== Working data
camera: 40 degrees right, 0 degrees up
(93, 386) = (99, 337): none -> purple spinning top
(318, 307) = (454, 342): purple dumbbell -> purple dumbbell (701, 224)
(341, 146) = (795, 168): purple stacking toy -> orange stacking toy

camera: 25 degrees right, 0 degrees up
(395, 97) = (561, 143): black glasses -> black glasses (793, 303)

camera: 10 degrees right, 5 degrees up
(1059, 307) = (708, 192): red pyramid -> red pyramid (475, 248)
====
== Working data
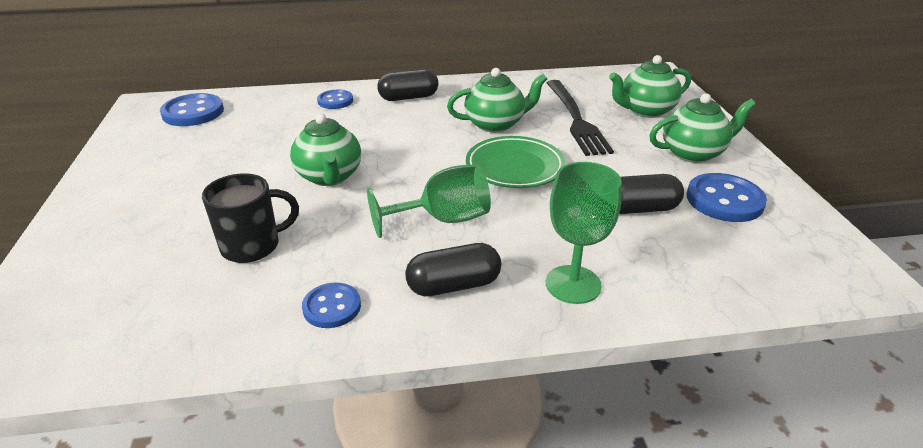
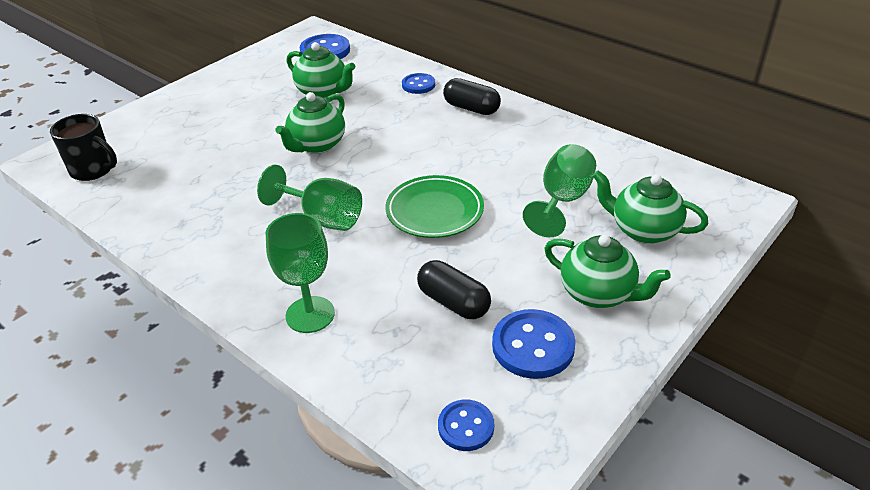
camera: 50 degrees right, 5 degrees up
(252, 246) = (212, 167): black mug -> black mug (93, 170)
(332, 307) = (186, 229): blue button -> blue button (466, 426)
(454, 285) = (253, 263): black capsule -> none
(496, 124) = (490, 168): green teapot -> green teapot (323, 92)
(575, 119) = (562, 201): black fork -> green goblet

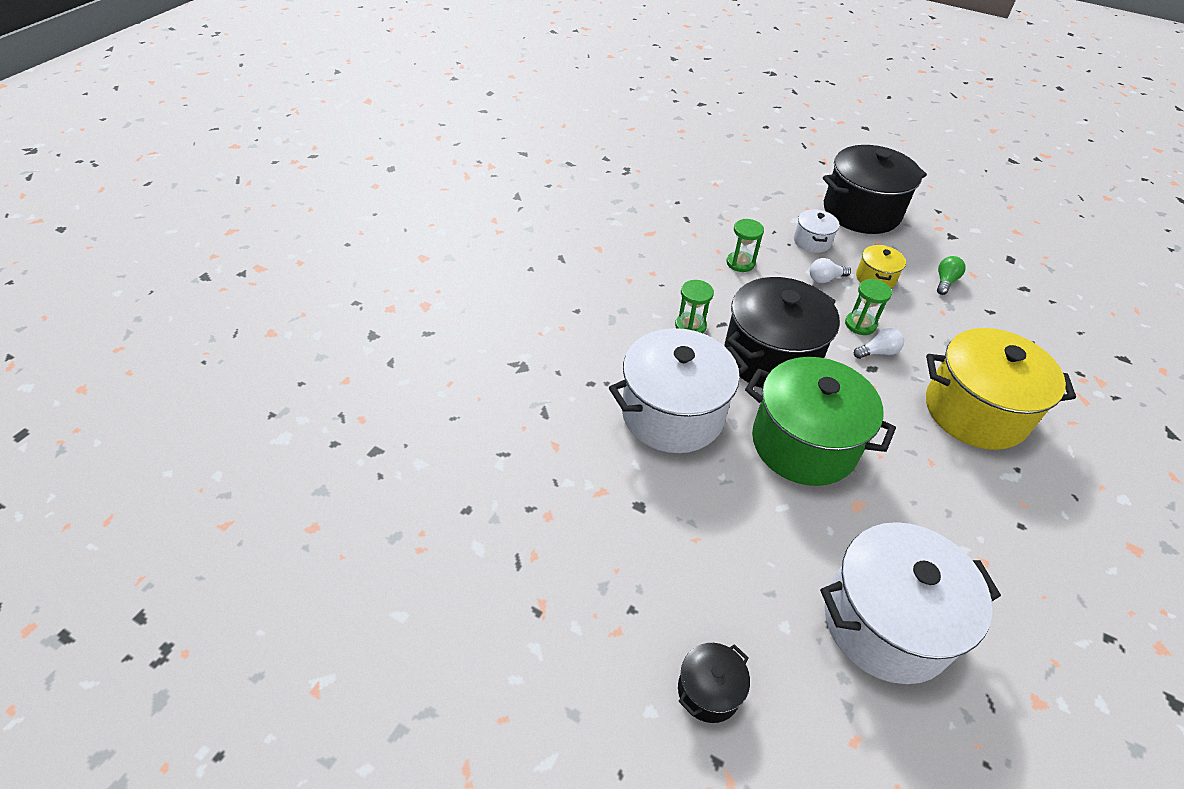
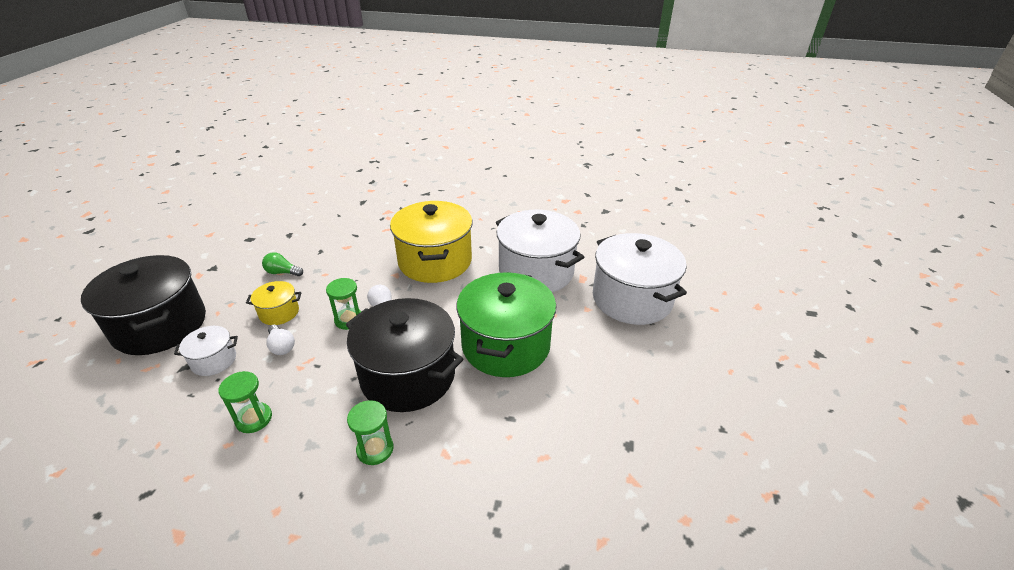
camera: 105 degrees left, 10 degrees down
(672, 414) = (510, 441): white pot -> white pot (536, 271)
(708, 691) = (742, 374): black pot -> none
====
Directions ▸ Filter the entries down to the lines that hold "camera". Copy those lines.

Answer section ▸
camera: 40 degrees right, 0 degrees up
camera: 25 degrees right, 0 degrees up
camera: 10 degrees right, 5 degrees up
camera: 50 degrees right, 5 degrees up
camera: 105 degrees left, 10 degrees down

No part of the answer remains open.